-- start ENTRIES SHOWN --

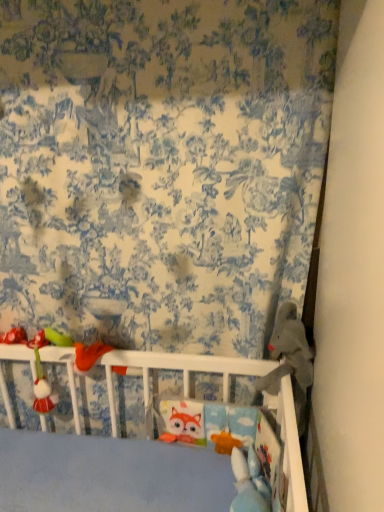
Question: Considering the relative sizes of blue printed fabric at upper center and gray plush bear at right, arranged as the second toy when viewed from the left, in the image provided, is blue printed fabric at upper center shorter than gray plush bear at right, arranged as the second toy when viewed from the left,?

Choices:
 (A) yes
 (B) no

Answer: (B)

Question: Is blue printed fabric at upper center turned away from gray plush bear at right, which is the 1th toy in right-to-left order?

Choices:
 (A) no
 (B) yes

Answer: (B)

Question: Is blue printed fabric at upper center outside gray plush bear at right, which is the 1th toy in right-to-left order?

Choices:
 (A) yes
 (B) no

Answer: (A)

Question: From a real-world perspective, is blue printed fabric at upper center below gray plush bear at right, which is the 1th toy in right-to-left order?

Choices:
 (A) no
 (B) yes

Answer: (A)

Question: Can you see blue printed fabric at upper center touching gray plush bear at right, which is the 1th toy in right-to-left order?

Choices:
 (A) yes
 (B) no

Answer: (B)

Question: From the image's perspective, is blue printed fabric at upper center under gray plush bear at right, which is the 1th toy in right-to-left order?

Choices:
 (A) no
 (B) yes

Answer: (A)

Question: Does matte plastic rattle at left, which appears as the second toy when viewed from the right, appear on the right side of blue printed fabric at upper center?

Choices:
 (A) yes
 (B) no

Answer: (B)

Question: Can you confirm if matte plastic rattle at left, which appears as the first toy when viewed from the left, is taller than blue printed fabric at upper center?

Choices:
 (A) no
 (B) yes

Answer: (A)

Question: Is matte plastic rattle at left, which appears as the first toy when viewed from the left, to the left of blue printed fabric at upper center from the viewer's perspective?

Choices:
 (A) no
 (B) yes

Answer: (B)

Question: Considering the relative sizes of matte plastic rattle at left, which appears as the first toy when viewed from the left, and blue printed fabric at upper center in the image provided, is matte plastic rattle at left, which appears as the first toy when viewed from the left, wider than blue printed fabric at upper center?

Choices:
 (A) no
 (B) yes

Answer: (B)

Question: Are matte plastic rattle at left, which appears as the first toy when viewed from the left, and blue printed fabric at upper center located far from each other?

Choices:
 (A) no
 (B) yes

Answer: (A)

Question: Is matte plastic rattle at left, which appears as the first toy when viewed from the left, completely or partially outside of blue printed fabric at upper center?

Choices:
 (A) yes
 (B) no

Answer: (A)

Question: Is blue printed fabric at upper center at the left side of matte plastic rattle at left, which appears as the first toy when viewed from the left?

Choices:
 (A) yes
 (B) no

Answer: (B)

-- end ENTRIES SHOWN --

OBJECTIVE: Could you collect every line of the records that contains the word "outside" and copy each one out?

RESPONSE:
Question: Is blue printed fabric at upper center outside gray plush bear at right, which is the 1th toy in right-to-left order?
Question: Is matte plastic rattle at left, which appears as the first toy when viewed from the left, completely or partially outside of blue printed fabric at upper center?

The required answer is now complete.